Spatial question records
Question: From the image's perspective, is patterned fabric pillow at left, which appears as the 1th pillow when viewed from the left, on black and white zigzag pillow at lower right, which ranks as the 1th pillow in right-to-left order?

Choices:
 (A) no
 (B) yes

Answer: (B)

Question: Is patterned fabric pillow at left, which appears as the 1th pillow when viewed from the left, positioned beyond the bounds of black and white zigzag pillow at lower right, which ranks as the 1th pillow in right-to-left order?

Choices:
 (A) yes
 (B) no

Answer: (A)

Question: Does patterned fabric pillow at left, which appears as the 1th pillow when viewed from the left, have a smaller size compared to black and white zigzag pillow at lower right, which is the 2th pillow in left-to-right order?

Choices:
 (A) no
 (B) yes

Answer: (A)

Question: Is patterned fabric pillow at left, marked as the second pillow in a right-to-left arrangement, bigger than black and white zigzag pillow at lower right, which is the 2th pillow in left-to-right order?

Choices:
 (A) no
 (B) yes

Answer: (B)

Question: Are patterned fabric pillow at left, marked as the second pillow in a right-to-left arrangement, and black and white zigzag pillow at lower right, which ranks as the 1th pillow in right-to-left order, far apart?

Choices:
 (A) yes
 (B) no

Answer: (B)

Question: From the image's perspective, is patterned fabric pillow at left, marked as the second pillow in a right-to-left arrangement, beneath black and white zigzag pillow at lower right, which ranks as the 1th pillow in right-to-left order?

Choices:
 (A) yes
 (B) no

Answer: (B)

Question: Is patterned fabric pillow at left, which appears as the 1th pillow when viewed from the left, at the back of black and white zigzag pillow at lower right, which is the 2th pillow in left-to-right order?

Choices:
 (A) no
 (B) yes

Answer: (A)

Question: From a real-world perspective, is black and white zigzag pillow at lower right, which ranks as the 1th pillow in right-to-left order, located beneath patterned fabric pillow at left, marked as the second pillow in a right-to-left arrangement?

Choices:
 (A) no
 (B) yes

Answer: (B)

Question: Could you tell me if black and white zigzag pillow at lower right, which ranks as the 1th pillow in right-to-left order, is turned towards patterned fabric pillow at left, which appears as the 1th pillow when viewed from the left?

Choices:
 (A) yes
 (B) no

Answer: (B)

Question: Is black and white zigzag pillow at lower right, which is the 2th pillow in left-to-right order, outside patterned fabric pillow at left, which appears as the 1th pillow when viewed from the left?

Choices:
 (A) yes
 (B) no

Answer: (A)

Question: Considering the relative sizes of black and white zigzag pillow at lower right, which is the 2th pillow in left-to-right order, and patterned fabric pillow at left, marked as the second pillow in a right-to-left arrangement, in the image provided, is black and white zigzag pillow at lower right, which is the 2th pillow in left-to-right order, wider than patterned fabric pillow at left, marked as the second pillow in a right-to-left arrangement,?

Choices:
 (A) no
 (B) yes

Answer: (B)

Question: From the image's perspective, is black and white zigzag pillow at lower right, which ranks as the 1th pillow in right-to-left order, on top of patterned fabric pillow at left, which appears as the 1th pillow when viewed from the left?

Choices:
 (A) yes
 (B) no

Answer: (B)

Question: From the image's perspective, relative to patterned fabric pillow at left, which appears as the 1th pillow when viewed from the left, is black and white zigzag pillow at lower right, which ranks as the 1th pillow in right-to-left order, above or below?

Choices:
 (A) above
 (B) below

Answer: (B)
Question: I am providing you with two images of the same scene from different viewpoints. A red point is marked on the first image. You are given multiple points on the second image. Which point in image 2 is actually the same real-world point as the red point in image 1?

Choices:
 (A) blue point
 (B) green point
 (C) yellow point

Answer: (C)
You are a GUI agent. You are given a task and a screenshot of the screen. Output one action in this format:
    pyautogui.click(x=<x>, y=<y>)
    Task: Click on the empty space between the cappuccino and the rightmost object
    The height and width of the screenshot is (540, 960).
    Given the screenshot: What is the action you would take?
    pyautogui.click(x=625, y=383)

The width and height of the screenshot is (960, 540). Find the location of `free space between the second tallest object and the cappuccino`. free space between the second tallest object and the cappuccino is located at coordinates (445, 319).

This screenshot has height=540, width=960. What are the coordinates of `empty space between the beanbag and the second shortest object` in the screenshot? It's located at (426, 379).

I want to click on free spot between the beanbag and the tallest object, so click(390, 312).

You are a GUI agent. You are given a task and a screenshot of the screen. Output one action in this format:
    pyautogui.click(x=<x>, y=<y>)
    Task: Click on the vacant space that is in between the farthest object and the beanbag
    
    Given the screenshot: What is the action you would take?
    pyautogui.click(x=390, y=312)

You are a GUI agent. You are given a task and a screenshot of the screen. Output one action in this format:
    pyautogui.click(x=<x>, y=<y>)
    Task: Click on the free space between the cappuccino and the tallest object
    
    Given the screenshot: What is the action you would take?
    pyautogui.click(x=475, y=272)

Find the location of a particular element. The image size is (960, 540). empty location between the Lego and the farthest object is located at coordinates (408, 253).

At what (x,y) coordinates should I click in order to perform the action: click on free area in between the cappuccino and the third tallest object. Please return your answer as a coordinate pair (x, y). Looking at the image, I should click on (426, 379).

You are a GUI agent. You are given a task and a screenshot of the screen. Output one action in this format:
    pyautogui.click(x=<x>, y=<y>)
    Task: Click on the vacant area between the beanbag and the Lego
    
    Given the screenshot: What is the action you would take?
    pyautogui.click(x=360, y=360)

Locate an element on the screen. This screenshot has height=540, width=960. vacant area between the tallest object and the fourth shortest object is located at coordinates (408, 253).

### WORK REQUIRED
Pull out each line of the records that contains the string "space", matching case exactly, and copy those lines unchanged.

### TASK RESULT
    Task: Click on the empty space between the cappuccino and the rightmost object
The width and height of the screenshot is (960, 540). Find the location of `free space between the second tallest object and the cappuccino`. free space between the second tallest object and the cappuccino is located at coordinates (445, 319).
This screenshot has height=540, width=960. What are the coordinates of `empty space between the beanbag and the second shortest object` in the screenshot? It's located at (426, 379).
    Task: Click on the vacant space that is in between the farthest object and the beanbag
    Task: Click on the free space between the cappuccino and the tallest object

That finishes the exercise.